**Task directions:**
Copy out the data so that nothing differs from the original.

[Stored data entries]
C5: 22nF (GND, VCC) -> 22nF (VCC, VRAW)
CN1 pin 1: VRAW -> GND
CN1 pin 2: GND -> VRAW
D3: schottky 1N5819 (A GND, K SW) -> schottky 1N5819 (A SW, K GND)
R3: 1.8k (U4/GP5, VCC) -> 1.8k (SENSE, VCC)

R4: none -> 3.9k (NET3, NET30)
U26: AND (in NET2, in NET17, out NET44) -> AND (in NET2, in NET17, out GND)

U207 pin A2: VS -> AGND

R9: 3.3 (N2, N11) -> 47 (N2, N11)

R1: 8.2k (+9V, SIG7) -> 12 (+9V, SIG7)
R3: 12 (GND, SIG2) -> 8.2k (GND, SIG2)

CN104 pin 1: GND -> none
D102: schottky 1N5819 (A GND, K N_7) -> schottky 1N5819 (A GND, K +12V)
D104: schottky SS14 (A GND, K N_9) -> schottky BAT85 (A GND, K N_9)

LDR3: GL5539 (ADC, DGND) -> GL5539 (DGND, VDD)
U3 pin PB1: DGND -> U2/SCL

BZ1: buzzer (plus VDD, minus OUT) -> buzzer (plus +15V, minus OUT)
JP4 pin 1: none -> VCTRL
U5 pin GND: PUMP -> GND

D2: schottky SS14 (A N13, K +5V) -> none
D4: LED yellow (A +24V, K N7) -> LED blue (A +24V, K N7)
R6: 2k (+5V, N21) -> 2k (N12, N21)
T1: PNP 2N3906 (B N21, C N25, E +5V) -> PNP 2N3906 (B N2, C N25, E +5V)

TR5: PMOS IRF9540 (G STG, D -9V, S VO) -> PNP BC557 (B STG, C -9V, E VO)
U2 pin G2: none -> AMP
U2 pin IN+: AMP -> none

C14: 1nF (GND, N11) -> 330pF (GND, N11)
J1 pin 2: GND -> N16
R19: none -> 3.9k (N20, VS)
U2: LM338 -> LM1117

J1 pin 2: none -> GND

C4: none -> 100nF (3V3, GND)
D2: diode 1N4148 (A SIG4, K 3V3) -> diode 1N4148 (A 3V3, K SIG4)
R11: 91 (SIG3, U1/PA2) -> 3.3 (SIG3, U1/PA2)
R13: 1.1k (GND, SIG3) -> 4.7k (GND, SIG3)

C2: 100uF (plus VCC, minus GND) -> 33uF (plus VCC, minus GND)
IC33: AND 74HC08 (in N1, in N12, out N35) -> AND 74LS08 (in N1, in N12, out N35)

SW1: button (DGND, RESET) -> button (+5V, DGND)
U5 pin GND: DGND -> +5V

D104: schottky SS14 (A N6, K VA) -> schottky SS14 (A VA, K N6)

**Answer box:**
C5: 22nF (GND, VCC) -> 22nF (VCC, VRAW)
CN1 pin 1: VRAW -> GND
CN1 pin 2: GND -> VRAW
D3: schottky 1N5819 (A GND, K SW) -> schottky 1N5819 (A SW, K GND)
R3: 1.8k (U4/GP5, VCC) -> 1.8k (SENSE, VCC)

R4: none -> 3.9k (NET3, NET30)
U26: AND (in NET2, in NET17, out NET44) -> AND (in NET2, in NET17, out GND)

U207 pin A2: VS -> AGND

R9: 3.3 (N2, N11) -> 47 (N2, N11)

R1: 8.2k (+9V, SIG7) -> 12 (+9V, SIG7)
R3: 12 (GND, SIG2) -> 8.2k (GND, SIG2)

CN104 pin 1: GND -> none
D102: schottky 1N5819 (A GND, K N_7) -> schottky 1N5819 (A GND, K +12V)
D104: schottky SS14 (A GND, K N_9) -> schottky BAT85 (A GND, K N_9)

LDR3: GL5539 (ADC, DGND) -> GL5539 (DGND, VDD)
U3 pin PB1: DGND -> U2/SCL

BZ1: buzzer (plus VDD, minus OUT) -> buzzer (plus +15V, minus OUT)
JP4 pin 1: none -> VCTRL
U5 pin GND: PUMP -> GND

D2: schottky SS14 (A N13, K +5V) -> none
D4: LED yellow (A +24V, K N7) -> LED blue (A +24V, K N7)
R6: 2k (+5V, N21) -> 2k (N12, N21)
T1: PNP 2N3906 (B N21, C N25, E +5V) -> PNP 2N3906 (B N2, C N25, E +5V)

TR5: PMOS IRF9540 (G STG, D -9V, S VO) -> PNP BC557 (B STG, C -9V, E VO)
U2 pin G2: none -> AMP
U2 pin IN+: AMP -> none

C14: 1nF (GND, N11) -> 330pF (GND, N11)
J1 pin 2: GND -> N16
R19: none -> 3.9k (N20, VS)
U2: LM338 -> LM1117

J1 pin 2: none -> GND

C4: none -> 100nF (3V3, GND)
D2: diode 1N4148 (A SIG4, K 3V3) -> diode 1N4148 (A 3V3, K SIG4)
R11: 91 (SIG3, U1/PA2) -> 3.3 (SIG3, U1/PA2)
R13: 1.1k (GND, SIG3) -> 4.7k (GND, SIG3)

C2: 100uF (plus VCC, minus GND) -> 33uF (plus VCC, minus GND)
IC33: AND 74HC08 (in N1, in N12, out N35) -> AND 74LS08 (in N1, in N12, out N35)

SW1: button (DGND, RESET) -> button (+5V, DGND)
U5 pin GND: DGND -> +5V

D104: schottky SS14 (A N6, K VA) -> schottky SS14 (A VA, K N6)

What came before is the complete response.